- [Task goal]: Quote the whole listing exactly. Leave the pictures out of your copy.
------------------------
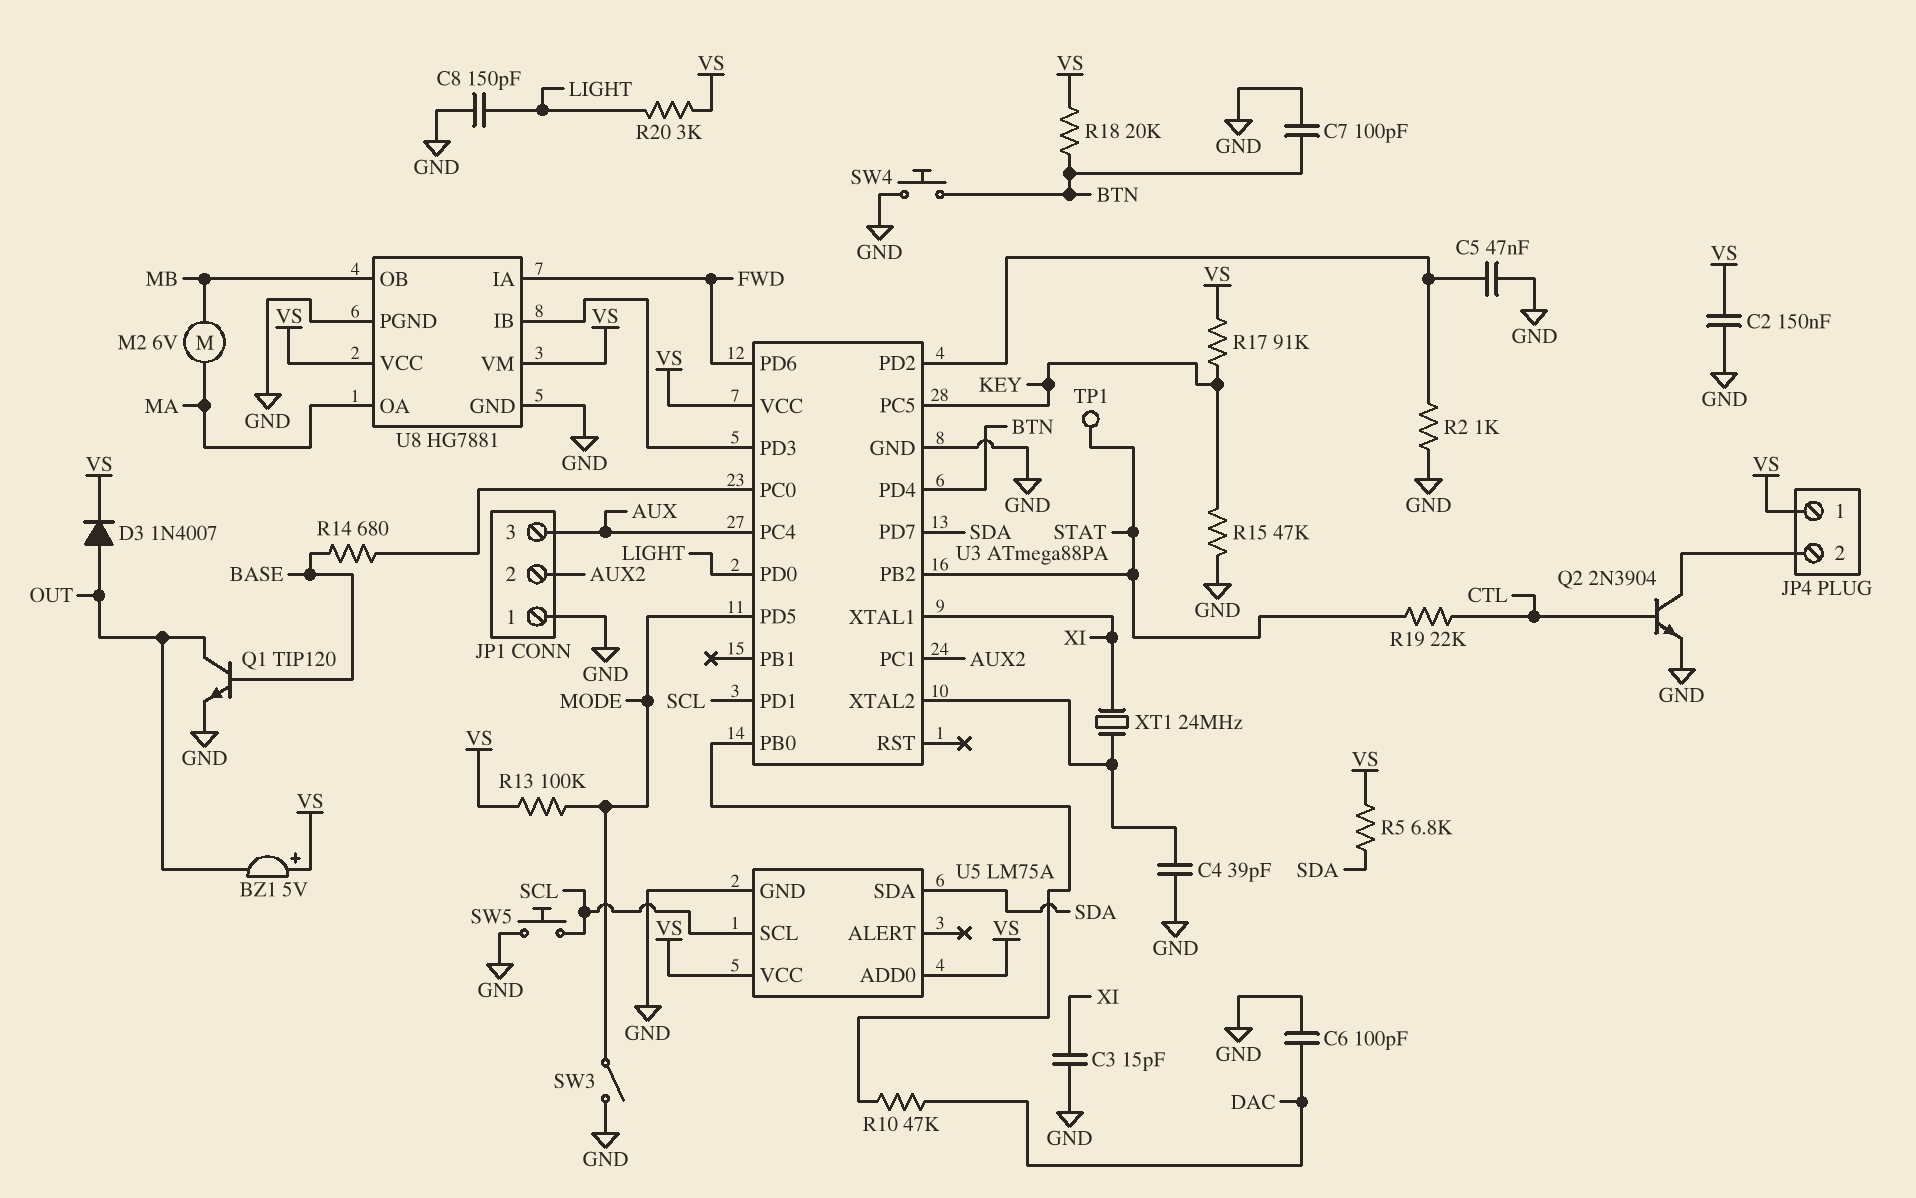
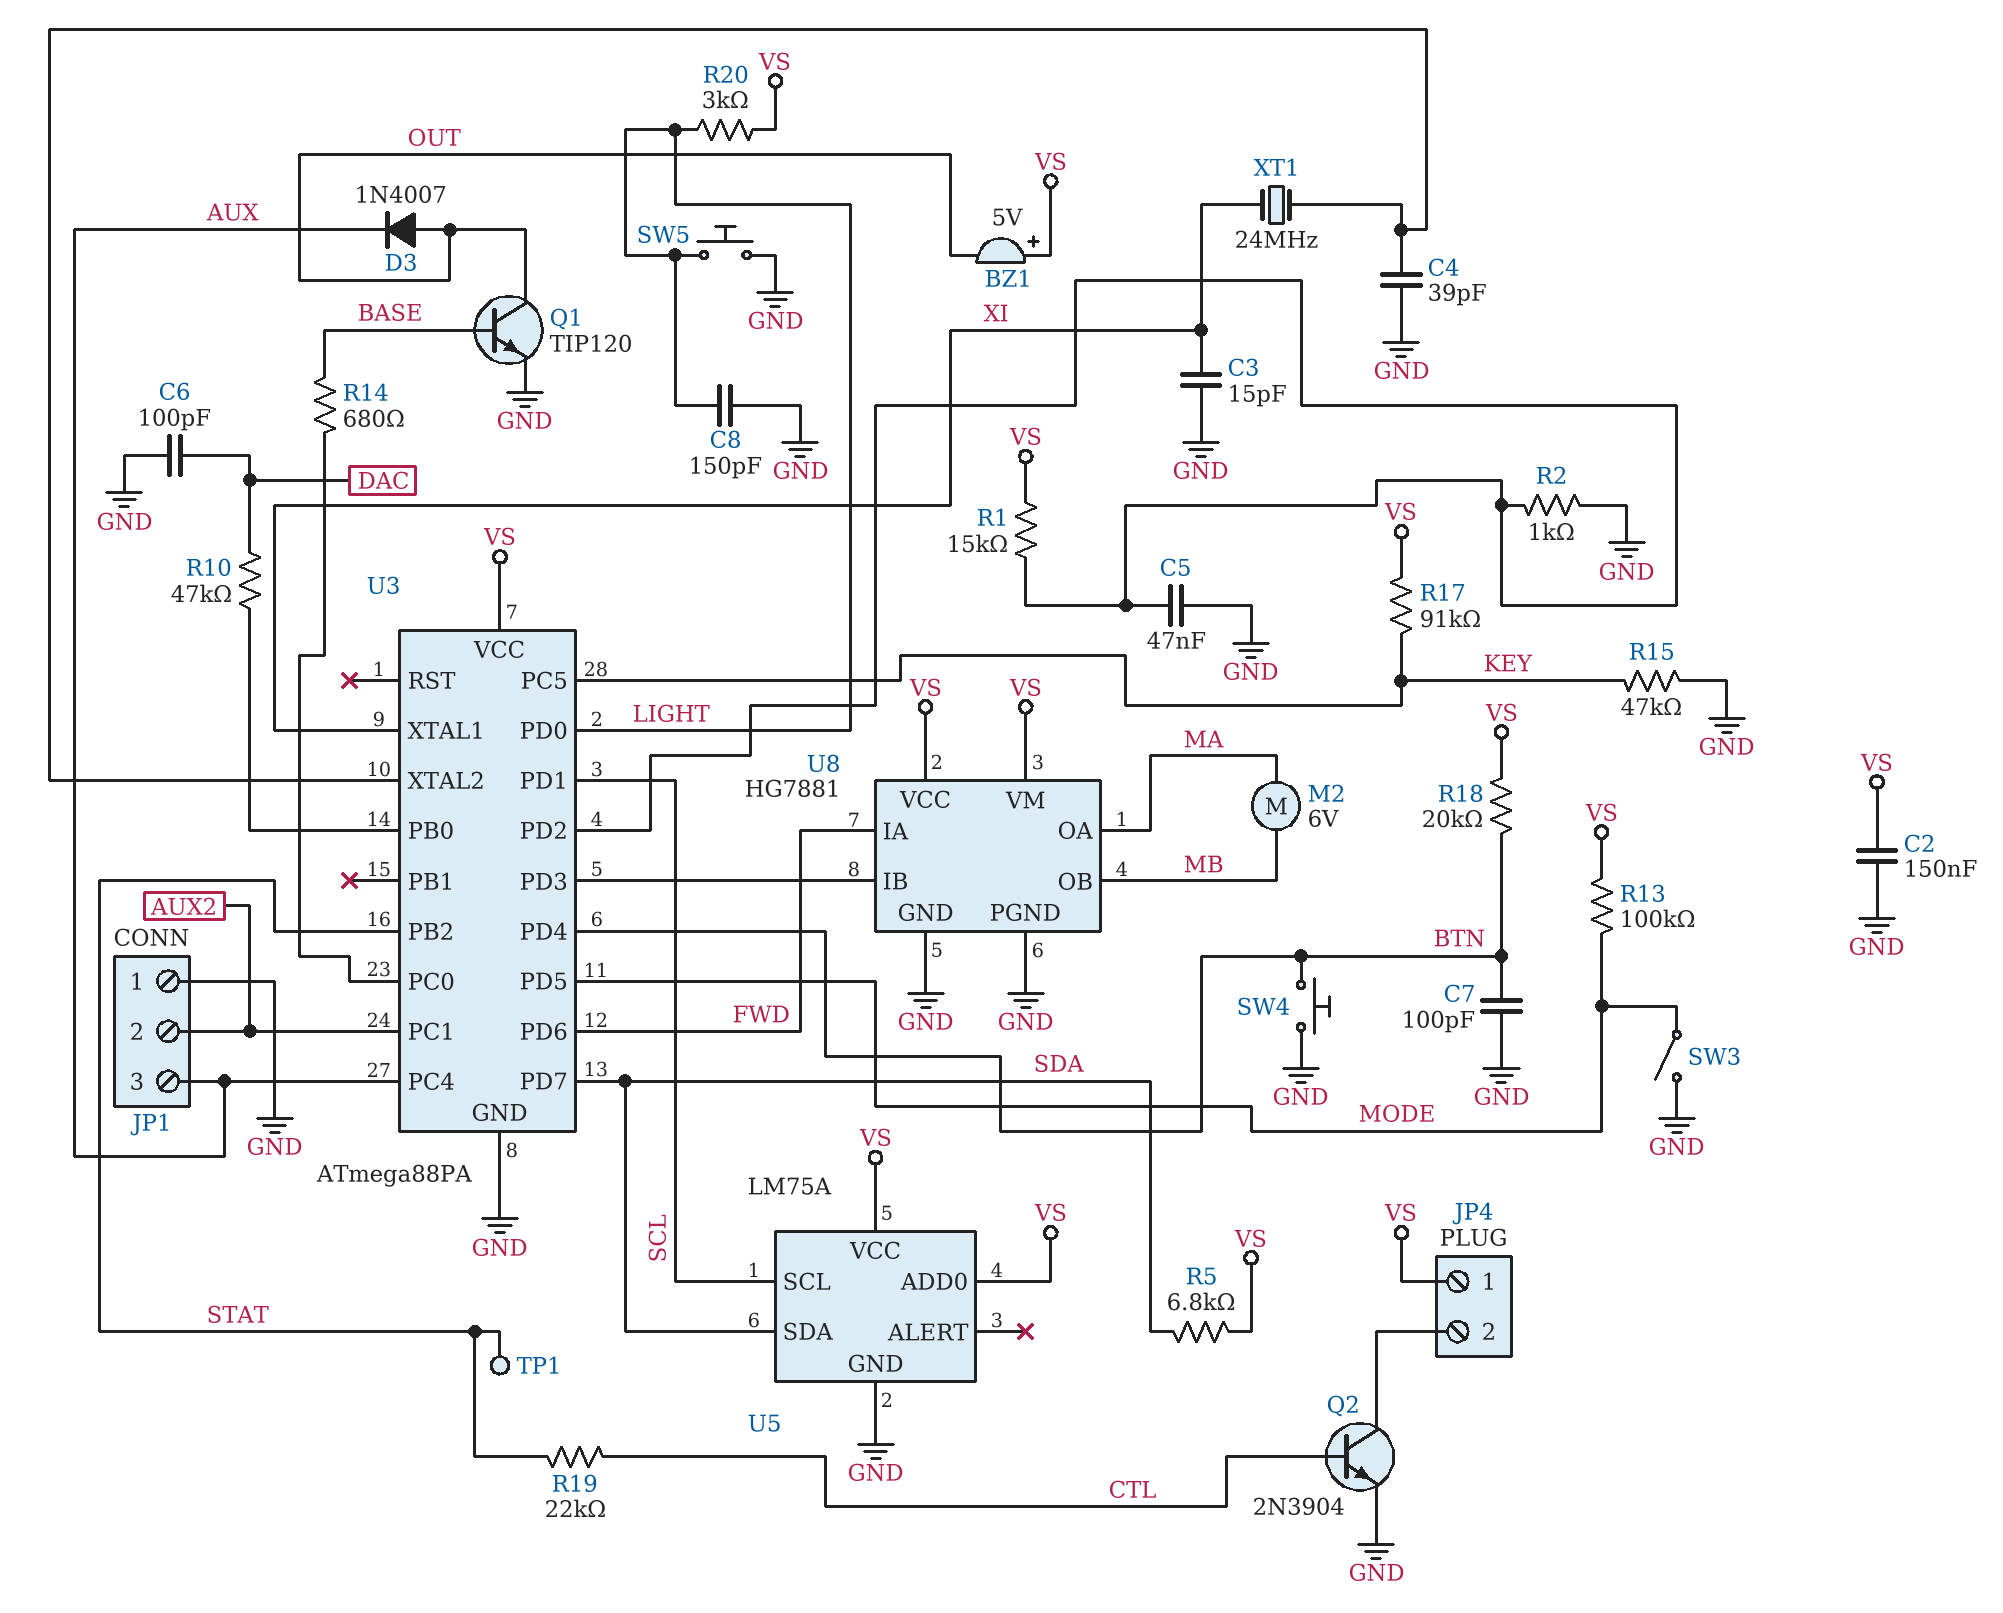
D3: diode 1N4007 (A OUT, K VS) -> diode 1N4007 (A OUT, K AUX)
R1: none -> 15k (U3/PD2, VS)
SW5: button (GND, SCL) -> button (GND, LIGHT)

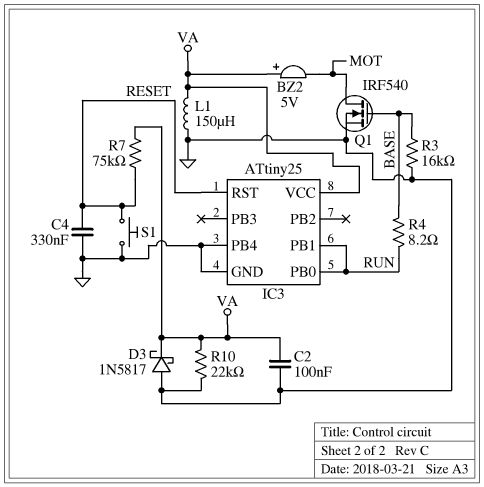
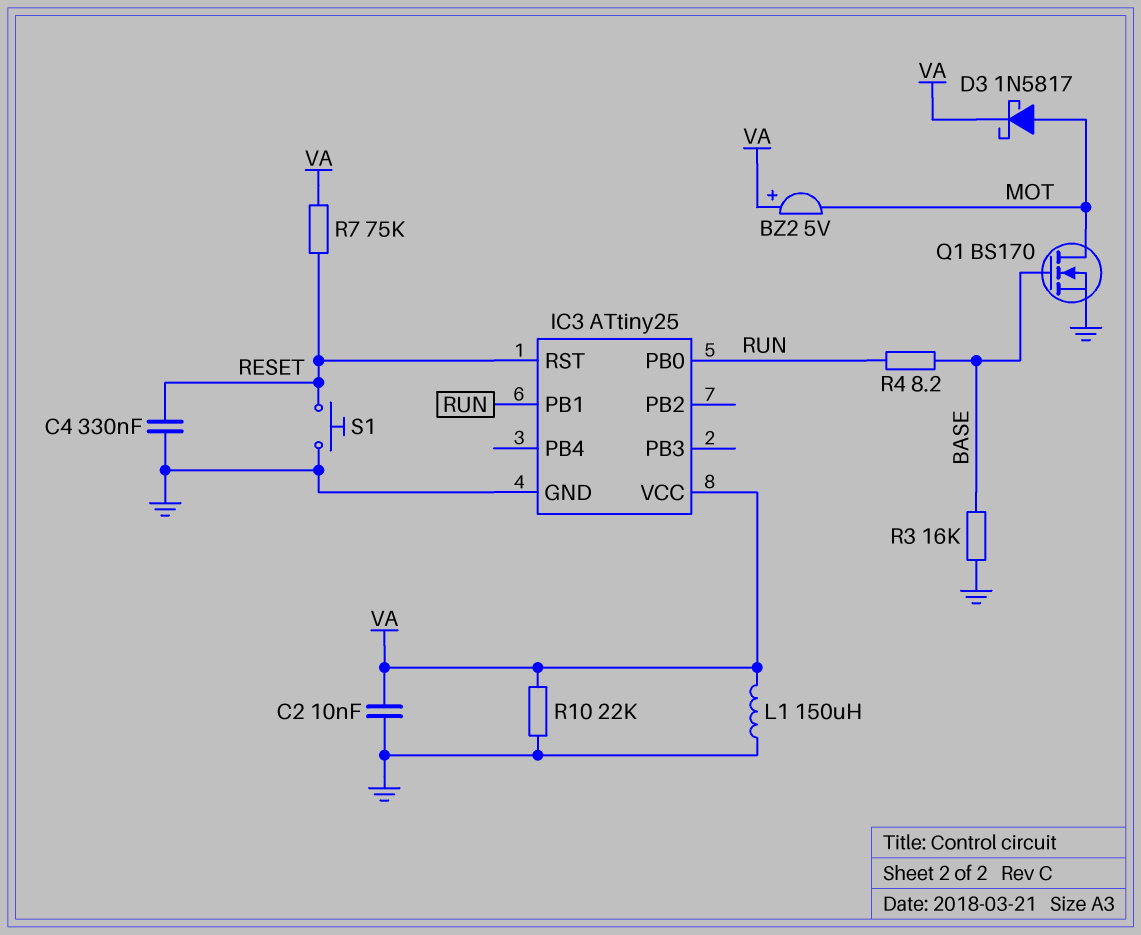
C2: 100nF (GND, VA) -> 10nF (GND, VA)
D3: schottky 1N5817 (A GND, K VA) -> schottky 1N5817 (A MOT, K VA)
IC3 pin PB4: GND -> none
Q1: NMOS IRF540 (G BASE, D MOT, S GND) -> NMOS BS170 (G BASE, D MOT, S GND)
------------------------
- [Finished task]:
D3: diode 1N4007 (A OUT, K VS) -> diode 1N4007 (A OUT, K AUX)
R1: none -> 15k (U3/PD2, VS)
SW5: button (GND, SCL) -> button (GND, LIGHT)

C2: 100nF (GND, VA) -> 10nF (GND, VA)
D3: schottky 1N5817 (A GND, K VA) -> schottky 1N5817 (A MOT, K VA)
IC3 pin PB4: GND -> none
Q1: NMOS IRF540 (G BASE, D MOT, S GND) -> NMOS BS170 (G BASE, D MOT, S GND)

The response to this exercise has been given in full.